Task objective: Each and every line below goes into your answer unchanged, but leave out the images.

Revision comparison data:
>>

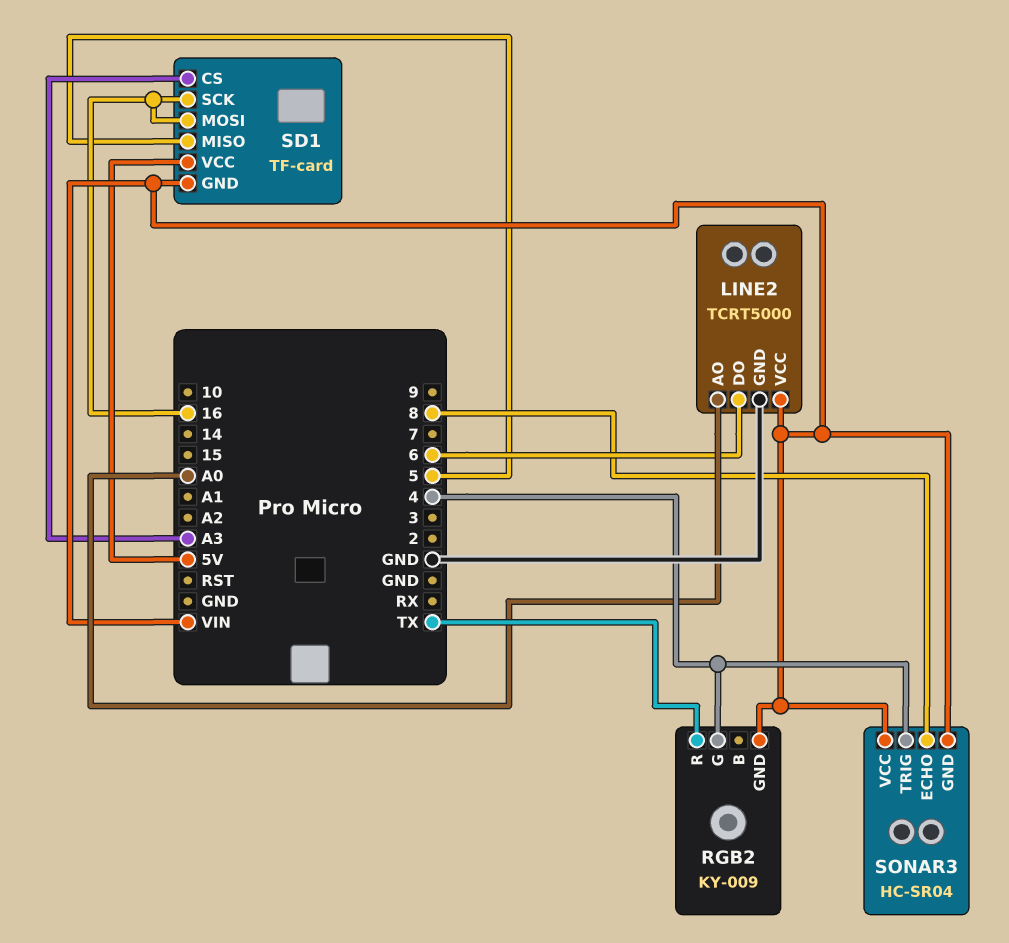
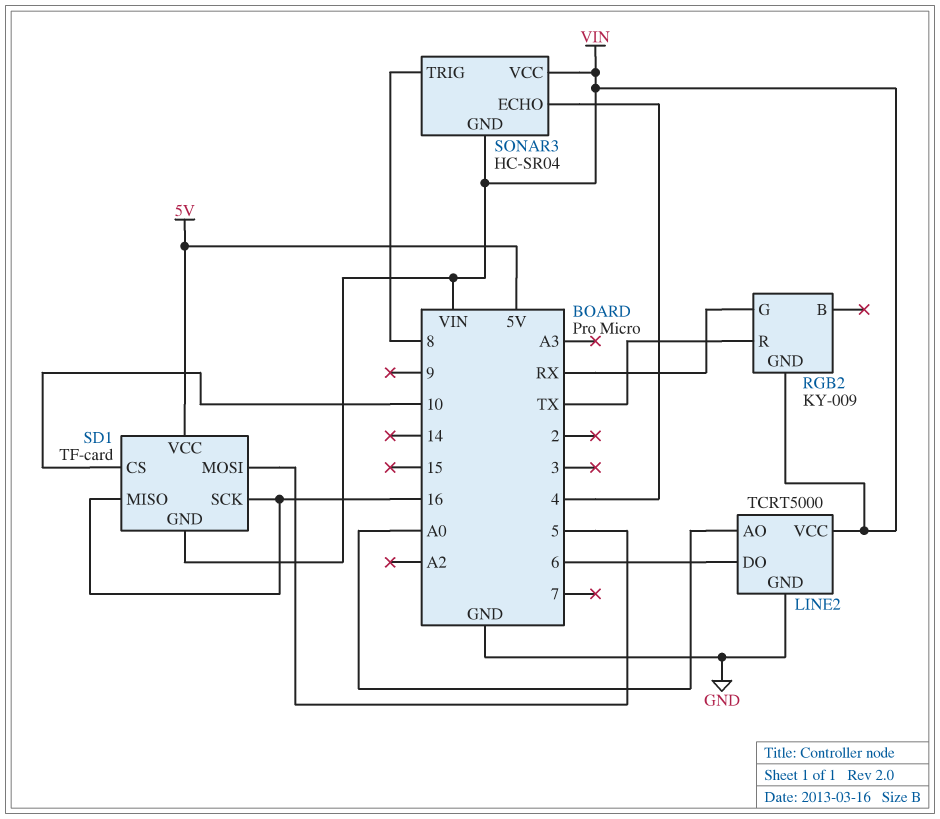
RGB2 pin G: 4 -> RX
SD1 pin CS: A3 -> 10
SD1 pin MISO: 5 -> 16
SD1 pin MOSI: 16 -> 5
SONAR3 pin ECHO: 8 -> 4
SONAR3 pin TRIG: 4 -> 8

<<

Written response:
RGB2 pin G: 4 -> RX
SD1 pin CS: A3 -> 10
SD1 pin MISO: 5 -> 16
SD1 pin MOSI: 16 -> 5
SONAR3 pin ECHO: 8 -> 4
SONAR3 pin TRIG: 4 -> 8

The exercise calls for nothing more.